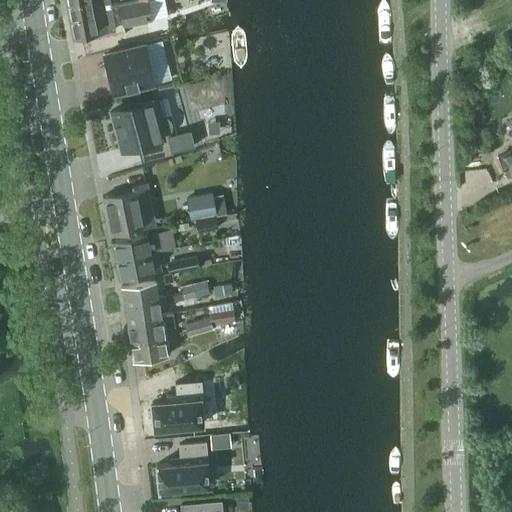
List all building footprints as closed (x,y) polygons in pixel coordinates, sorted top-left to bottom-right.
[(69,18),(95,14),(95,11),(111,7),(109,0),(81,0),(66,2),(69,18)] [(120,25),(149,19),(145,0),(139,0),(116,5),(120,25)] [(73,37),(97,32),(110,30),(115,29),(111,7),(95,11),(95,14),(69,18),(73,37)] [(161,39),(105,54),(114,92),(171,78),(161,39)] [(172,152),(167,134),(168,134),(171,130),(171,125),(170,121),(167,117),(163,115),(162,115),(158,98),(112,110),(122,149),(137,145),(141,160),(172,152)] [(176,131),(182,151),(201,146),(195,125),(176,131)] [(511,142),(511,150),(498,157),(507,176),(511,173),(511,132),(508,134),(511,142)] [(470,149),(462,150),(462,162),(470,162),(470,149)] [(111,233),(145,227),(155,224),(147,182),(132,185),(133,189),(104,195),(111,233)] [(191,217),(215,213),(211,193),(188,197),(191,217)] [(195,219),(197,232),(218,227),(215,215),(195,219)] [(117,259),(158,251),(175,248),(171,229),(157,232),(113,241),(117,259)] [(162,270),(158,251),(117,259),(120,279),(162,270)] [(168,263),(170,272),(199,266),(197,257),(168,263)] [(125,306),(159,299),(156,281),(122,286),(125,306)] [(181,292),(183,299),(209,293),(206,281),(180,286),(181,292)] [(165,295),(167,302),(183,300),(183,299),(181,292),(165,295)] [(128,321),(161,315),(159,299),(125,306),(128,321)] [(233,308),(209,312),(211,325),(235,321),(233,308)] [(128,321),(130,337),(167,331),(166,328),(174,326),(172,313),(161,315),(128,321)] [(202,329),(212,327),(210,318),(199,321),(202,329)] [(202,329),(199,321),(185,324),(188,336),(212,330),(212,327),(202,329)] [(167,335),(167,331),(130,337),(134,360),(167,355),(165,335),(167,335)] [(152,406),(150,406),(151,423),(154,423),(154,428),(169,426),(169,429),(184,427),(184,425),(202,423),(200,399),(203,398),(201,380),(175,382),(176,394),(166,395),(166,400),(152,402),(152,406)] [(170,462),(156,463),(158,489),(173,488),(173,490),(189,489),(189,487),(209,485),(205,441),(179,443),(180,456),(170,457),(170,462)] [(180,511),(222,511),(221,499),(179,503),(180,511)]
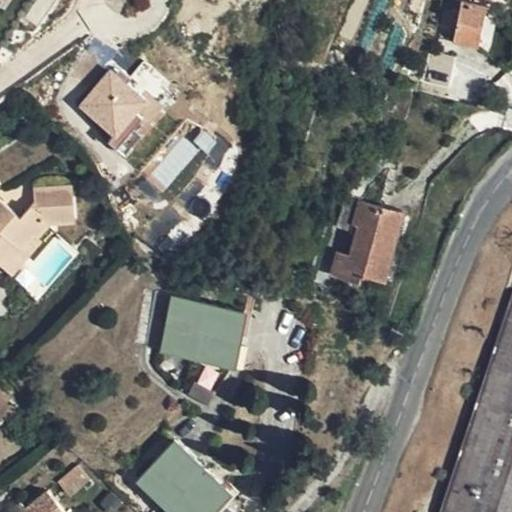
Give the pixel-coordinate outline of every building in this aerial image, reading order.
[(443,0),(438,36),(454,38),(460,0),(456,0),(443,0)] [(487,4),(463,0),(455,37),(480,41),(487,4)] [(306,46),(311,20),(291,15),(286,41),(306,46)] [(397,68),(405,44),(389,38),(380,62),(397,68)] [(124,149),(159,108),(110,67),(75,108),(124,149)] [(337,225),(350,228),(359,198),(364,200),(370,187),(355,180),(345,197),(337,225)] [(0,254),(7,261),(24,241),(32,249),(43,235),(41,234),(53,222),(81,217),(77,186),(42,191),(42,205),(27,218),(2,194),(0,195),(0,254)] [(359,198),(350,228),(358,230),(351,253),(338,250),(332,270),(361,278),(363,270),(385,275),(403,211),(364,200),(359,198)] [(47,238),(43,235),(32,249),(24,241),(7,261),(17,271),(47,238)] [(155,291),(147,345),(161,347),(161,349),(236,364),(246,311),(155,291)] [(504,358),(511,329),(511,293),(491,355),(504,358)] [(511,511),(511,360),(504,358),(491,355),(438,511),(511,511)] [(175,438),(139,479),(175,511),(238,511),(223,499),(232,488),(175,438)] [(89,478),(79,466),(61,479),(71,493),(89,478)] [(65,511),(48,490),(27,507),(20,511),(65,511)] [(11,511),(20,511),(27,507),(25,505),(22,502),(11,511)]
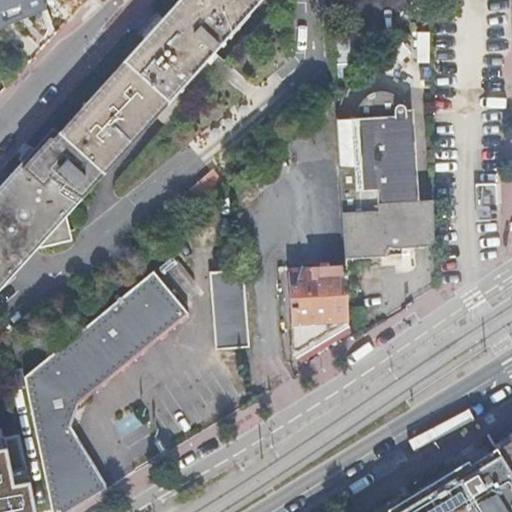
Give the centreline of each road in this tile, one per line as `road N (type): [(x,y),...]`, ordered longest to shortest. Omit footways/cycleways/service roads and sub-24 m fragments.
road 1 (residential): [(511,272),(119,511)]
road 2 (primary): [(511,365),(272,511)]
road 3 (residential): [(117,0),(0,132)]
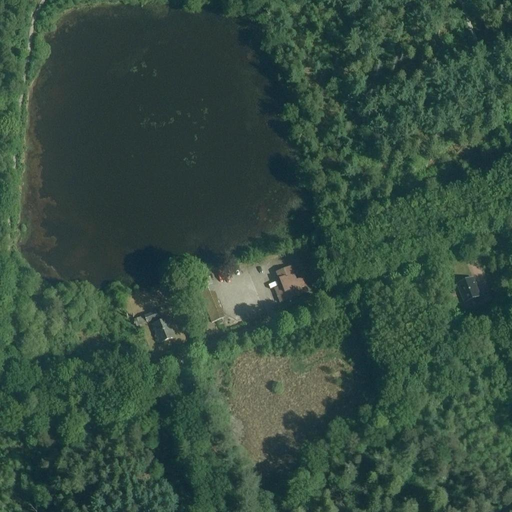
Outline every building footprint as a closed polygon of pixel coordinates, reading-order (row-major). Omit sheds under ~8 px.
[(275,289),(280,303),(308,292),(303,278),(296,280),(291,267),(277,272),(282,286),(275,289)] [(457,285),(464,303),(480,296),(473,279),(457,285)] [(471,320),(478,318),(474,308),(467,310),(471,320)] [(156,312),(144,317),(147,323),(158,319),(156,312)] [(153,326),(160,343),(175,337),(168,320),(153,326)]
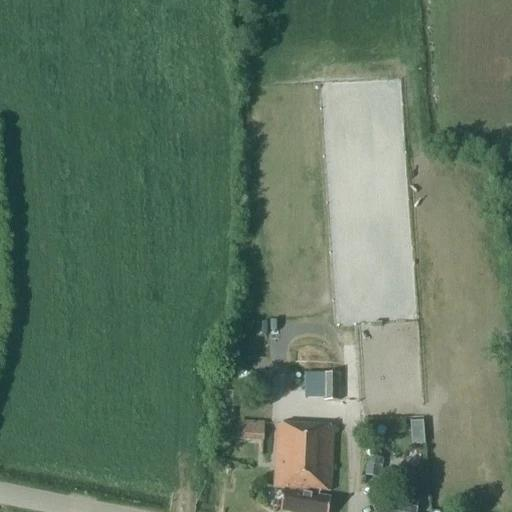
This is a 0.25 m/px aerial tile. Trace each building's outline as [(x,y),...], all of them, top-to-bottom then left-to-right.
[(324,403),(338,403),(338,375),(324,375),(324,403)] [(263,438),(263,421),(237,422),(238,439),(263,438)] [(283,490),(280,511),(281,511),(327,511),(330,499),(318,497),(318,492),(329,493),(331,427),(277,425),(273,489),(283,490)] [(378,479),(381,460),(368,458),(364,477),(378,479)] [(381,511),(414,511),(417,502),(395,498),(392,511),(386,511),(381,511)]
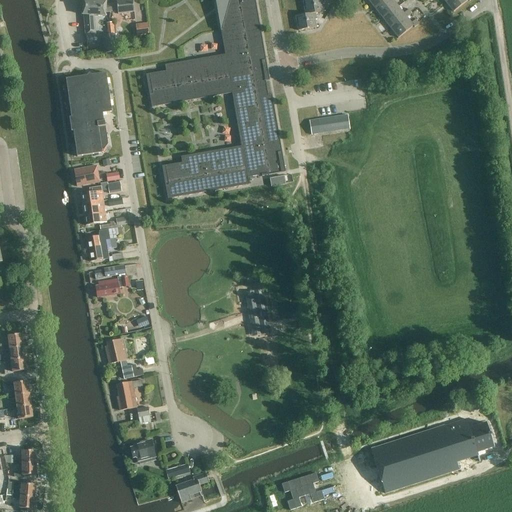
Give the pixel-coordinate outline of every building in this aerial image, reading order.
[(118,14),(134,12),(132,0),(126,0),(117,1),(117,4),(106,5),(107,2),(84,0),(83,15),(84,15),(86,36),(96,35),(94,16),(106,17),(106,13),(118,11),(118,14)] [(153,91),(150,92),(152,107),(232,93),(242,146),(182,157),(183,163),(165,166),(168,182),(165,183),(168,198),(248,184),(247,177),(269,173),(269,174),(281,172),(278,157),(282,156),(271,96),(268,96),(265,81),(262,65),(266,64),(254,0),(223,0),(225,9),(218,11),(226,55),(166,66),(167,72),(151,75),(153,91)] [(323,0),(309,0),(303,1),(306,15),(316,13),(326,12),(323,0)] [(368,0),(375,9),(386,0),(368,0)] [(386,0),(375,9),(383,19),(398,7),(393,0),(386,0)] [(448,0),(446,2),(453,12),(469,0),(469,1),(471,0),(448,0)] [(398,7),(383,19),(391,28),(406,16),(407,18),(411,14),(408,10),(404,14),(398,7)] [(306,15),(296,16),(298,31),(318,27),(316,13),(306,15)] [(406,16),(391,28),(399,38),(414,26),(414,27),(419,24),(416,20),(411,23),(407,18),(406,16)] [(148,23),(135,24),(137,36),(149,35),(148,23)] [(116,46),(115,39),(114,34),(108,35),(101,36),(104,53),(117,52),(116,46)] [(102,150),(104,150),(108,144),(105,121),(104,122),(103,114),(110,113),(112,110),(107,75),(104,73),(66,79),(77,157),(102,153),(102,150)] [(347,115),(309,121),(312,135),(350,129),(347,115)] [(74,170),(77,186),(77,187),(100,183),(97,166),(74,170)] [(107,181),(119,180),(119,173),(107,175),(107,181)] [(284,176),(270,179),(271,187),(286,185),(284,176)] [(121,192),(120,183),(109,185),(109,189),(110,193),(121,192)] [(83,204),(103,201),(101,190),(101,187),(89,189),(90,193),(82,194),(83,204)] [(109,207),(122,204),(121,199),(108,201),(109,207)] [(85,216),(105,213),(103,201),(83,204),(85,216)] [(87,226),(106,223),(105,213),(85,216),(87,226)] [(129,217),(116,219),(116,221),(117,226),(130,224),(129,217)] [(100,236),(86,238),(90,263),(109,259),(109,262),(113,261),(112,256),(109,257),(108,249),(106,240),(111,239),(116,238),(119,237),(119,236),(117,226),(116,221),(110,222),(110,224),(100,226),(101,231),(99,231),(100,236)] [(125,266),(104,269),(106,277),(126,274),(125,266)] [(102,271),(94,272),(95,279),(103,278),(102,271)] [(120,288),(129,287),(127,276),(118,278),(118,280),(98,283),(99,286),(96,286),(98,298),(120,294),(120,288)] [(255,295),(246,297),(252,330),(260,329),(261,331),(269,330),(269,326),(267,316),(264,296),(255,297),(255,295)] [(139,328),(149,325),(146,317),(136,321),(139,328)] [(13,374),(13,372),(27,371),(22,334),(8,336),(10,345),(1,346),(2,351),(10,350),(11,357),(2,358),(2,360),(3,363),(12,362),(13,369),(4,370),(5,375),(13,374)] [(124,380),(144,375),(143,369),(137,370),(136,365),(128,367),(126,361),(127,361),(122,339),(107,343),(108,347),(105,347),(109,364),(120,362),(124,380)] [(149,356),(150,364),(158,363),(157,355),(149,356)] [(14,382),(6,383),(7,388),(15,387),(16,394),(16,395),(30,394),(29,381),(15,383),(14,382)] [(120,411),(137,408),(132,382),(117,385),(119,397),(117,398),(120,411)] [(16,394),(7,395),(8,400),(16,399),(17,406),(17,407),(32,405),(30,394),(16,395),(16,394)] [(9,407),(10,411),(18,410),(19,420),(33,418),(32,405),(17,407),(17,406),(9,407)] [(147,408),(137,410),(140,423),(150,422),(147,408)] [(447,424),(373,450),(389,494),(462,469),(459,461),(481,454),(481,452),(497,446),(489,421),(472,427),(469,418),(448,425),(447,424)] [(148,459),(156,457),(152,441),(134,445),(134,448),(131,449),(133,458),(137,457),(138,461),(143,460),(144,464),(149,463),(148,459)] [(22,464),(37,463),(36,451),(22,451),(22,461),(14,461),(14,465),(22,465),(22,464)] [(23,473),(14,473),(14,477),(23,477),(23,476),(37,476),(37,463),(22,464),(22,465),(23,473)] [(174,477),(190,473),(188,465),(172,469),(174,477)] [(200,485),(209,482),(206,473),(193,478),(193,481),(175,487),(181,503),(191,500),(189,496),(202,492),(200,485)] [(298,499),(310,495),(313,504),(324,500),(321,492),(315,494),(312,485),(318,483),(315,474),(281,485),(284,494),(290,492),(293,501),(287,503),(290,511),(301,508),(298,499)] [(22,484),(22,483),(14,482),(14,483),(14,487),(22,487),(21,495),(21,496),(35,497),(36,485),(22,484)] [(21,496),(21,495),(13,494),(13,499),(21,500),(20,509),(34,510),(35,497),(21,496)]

──────

Edit the records starting at the line containing "Give the centreline" and ending at the line containing "road 3 (residential): [(117,0),(0,132)]", changing "Omit" to "Exclude" and keeping everything else identical. Output only those lines.

**FINAL ANSWER:**
Give the centreline of each road in this tile, one per line as `road N (type): [(x,y),...]`, ordered longest to shortest. Exclude footways/cycleways/service roads and sub-24 m fragments.
road 1 (residential): [(511,272),(119,511)]
road 2 (primary): [(511,365),(272,511)]
road 3 (residential): [(117,0),(0,132)]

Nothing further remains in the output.